How to complete this task:
Exercise in exact copying: restate word for word only the lines below from the one containing "red teapot: 1 -> 0" through the one containing "brown screwdriver: 4 -> 2", omitting any pictures.

Records for processing:
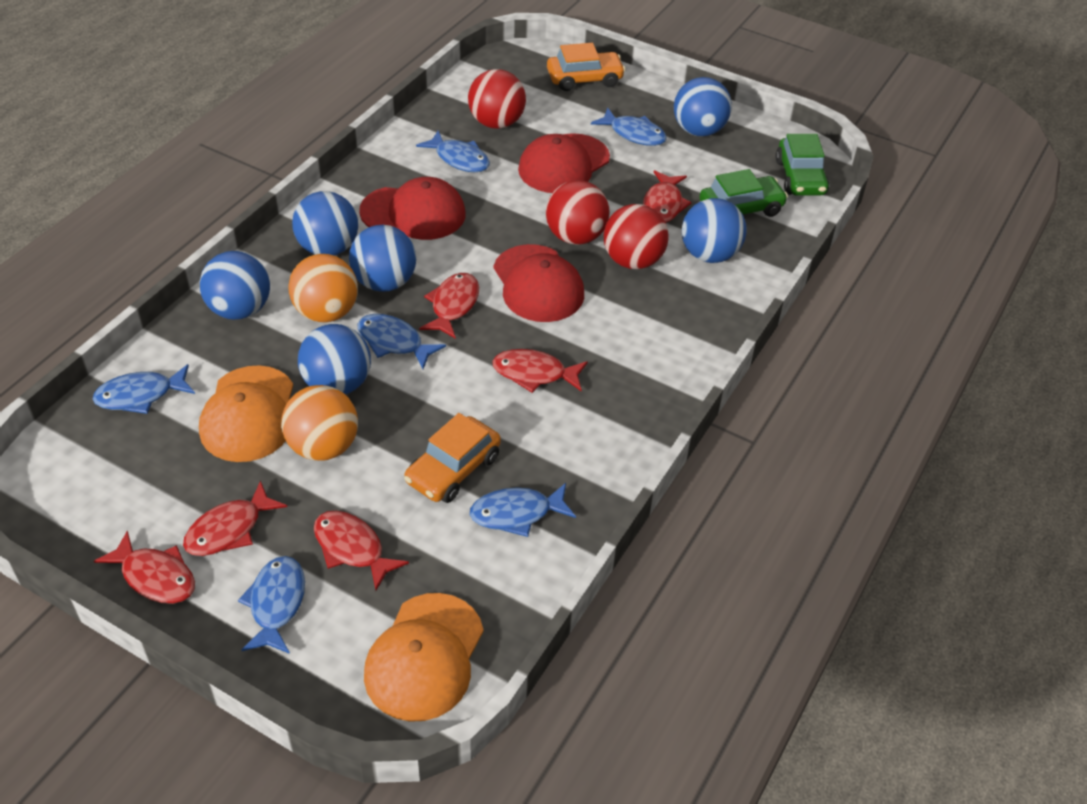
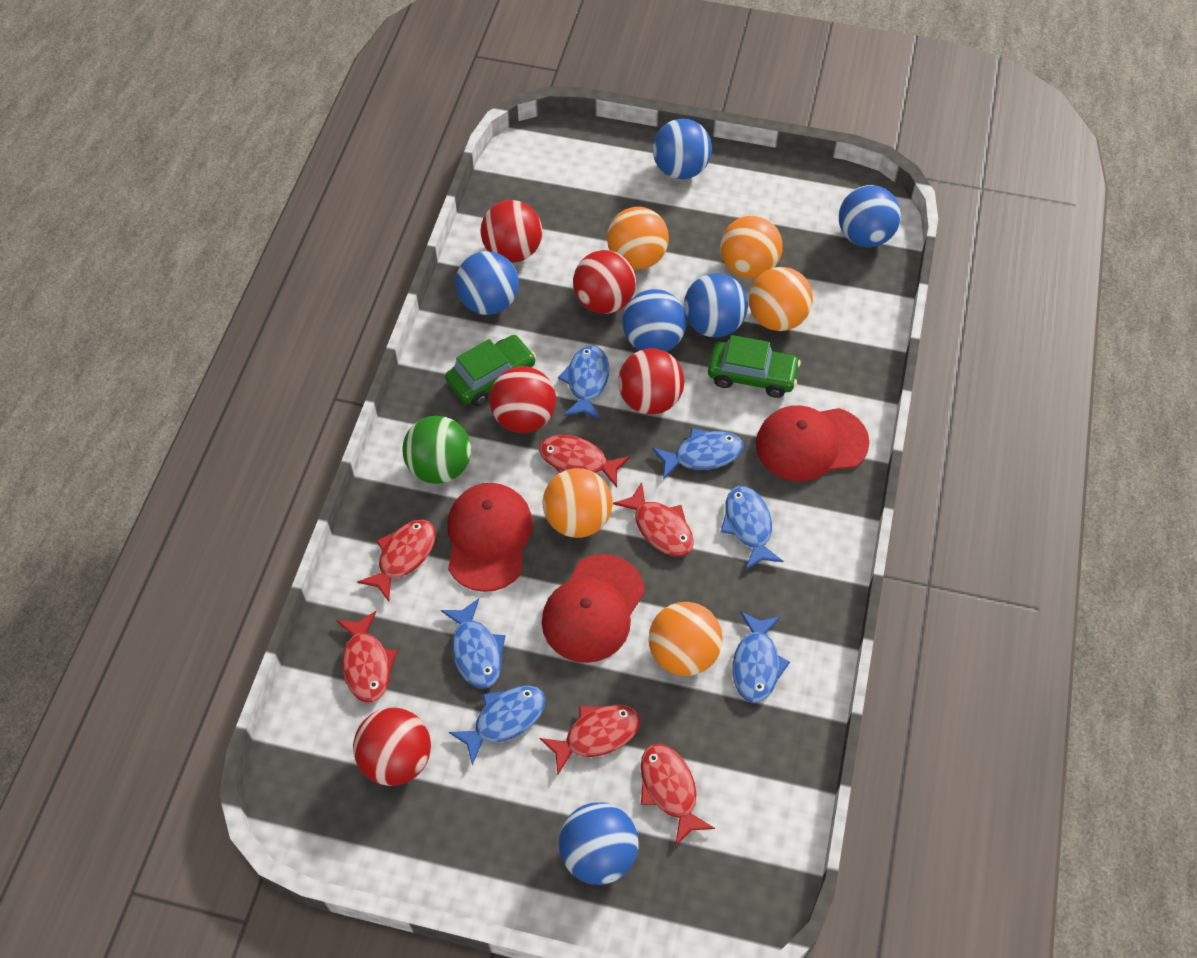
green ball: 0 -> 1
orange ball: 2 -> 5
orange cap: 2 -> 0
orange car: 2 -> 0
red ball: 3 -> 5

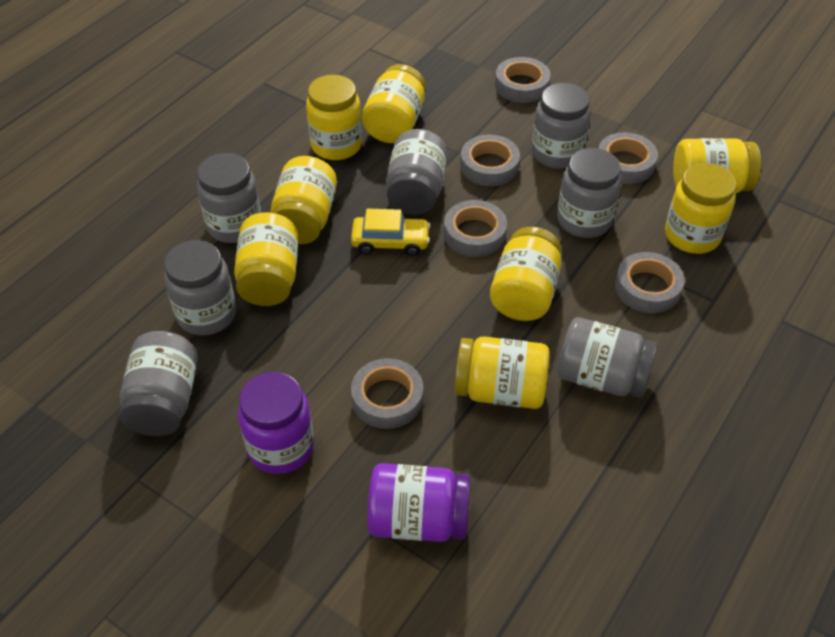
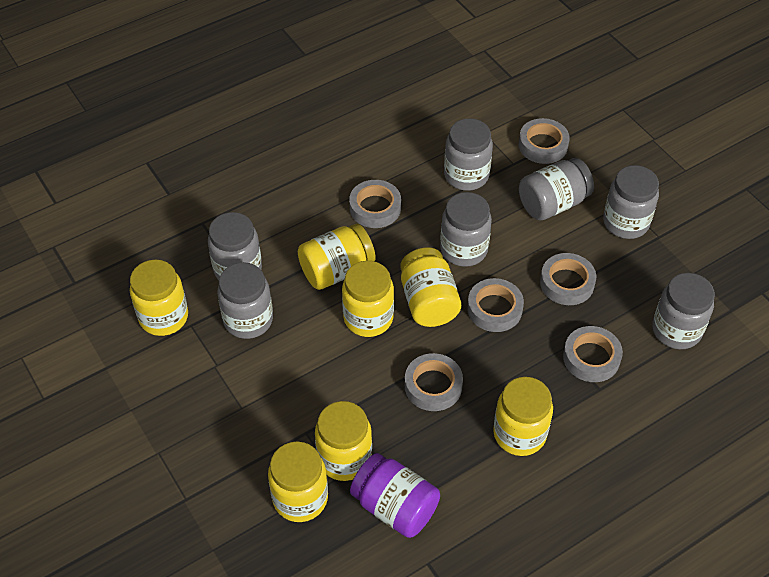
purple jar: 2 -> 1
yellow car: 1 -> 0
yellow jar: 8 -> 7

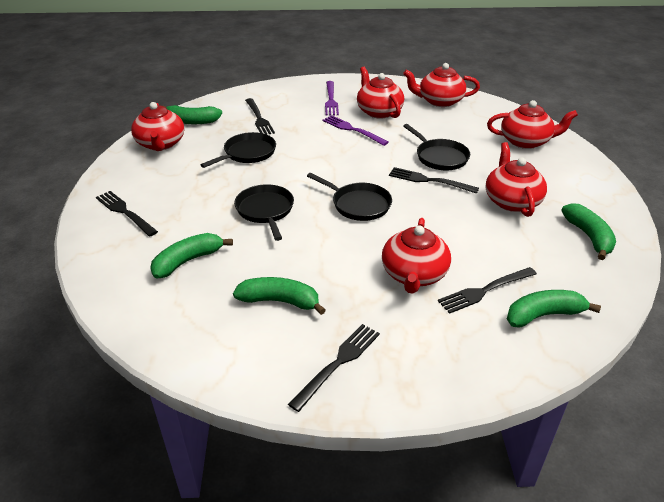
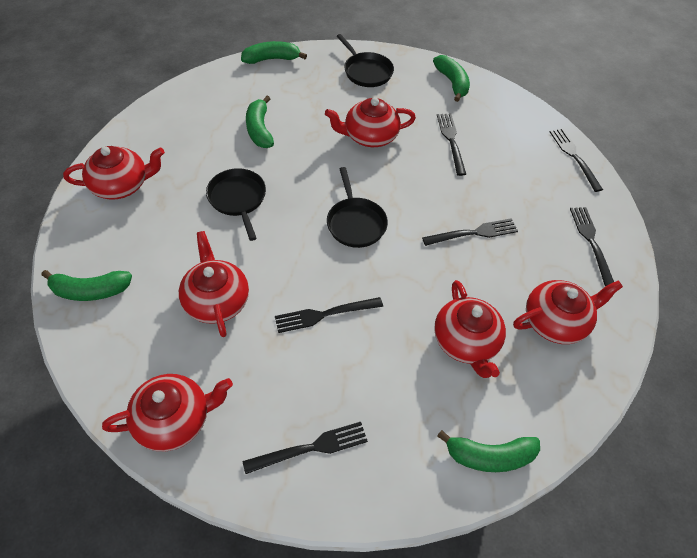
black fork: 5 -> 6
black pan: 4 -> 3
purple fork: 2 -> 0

...

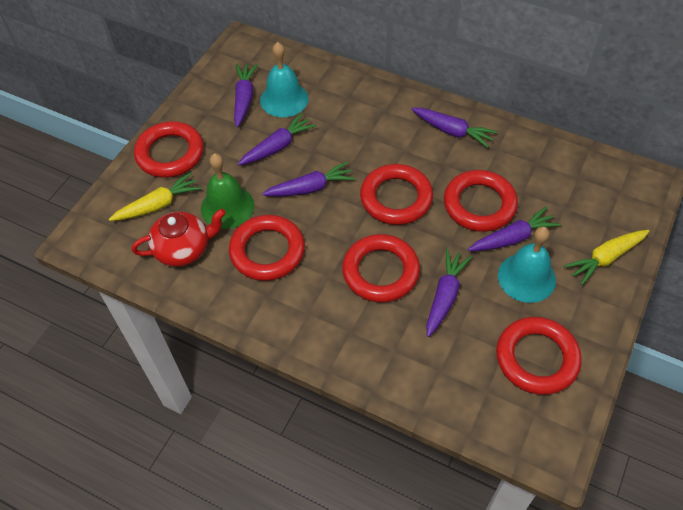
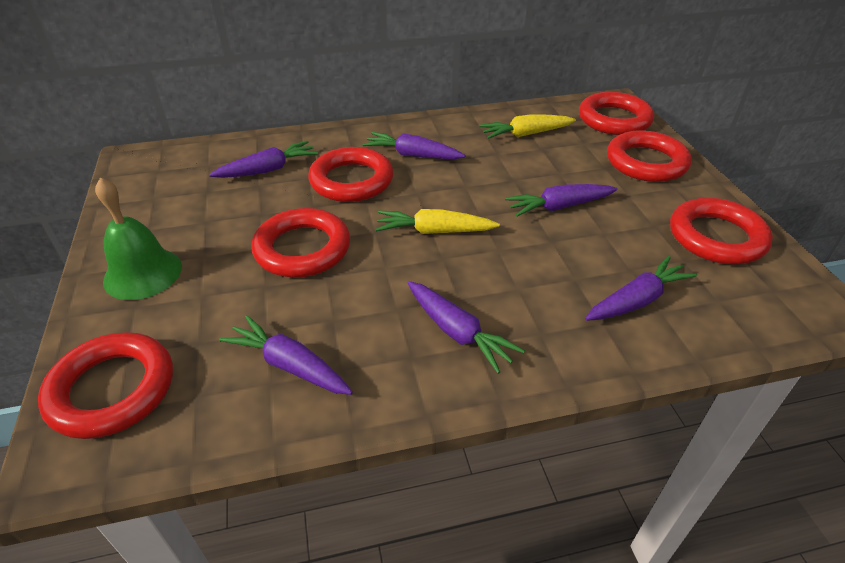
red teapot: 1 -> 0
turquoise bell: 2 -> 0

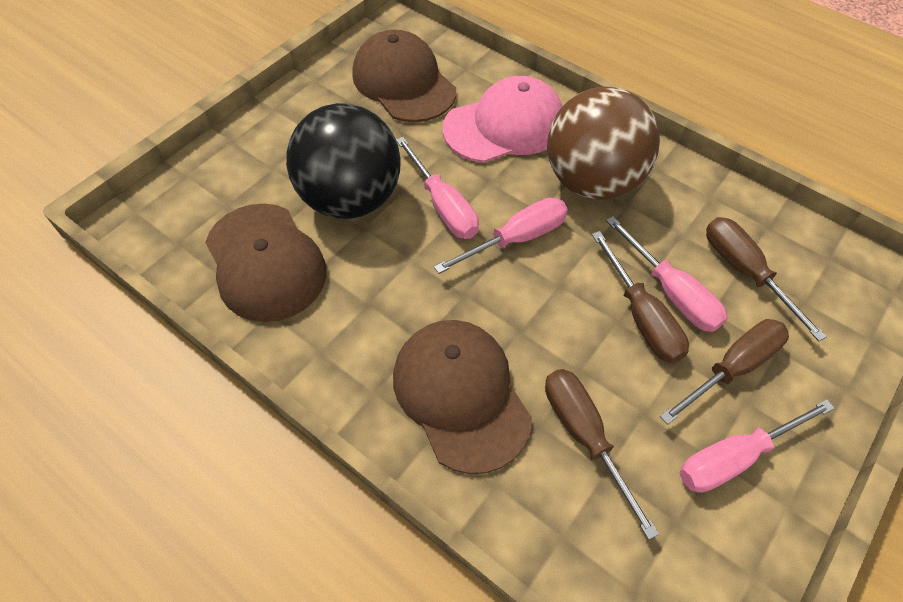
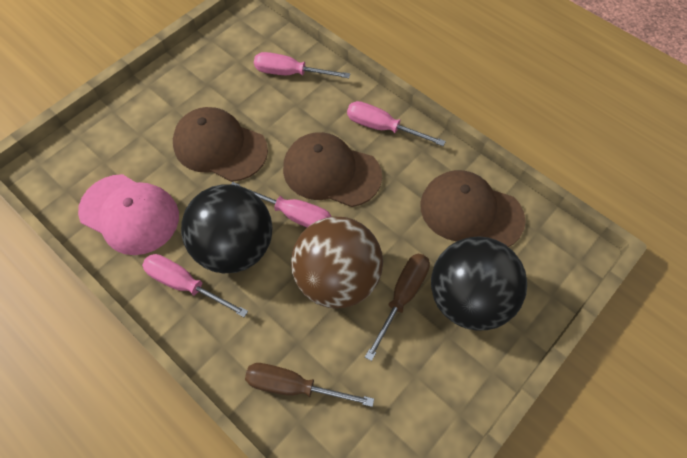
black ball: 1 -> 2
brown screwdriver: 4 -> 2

Result:
red teapot: 1 -> 0
turquoise bell: 2 -> 0

black ball: 1 -> 2
brown screwdriver: 4 -> 2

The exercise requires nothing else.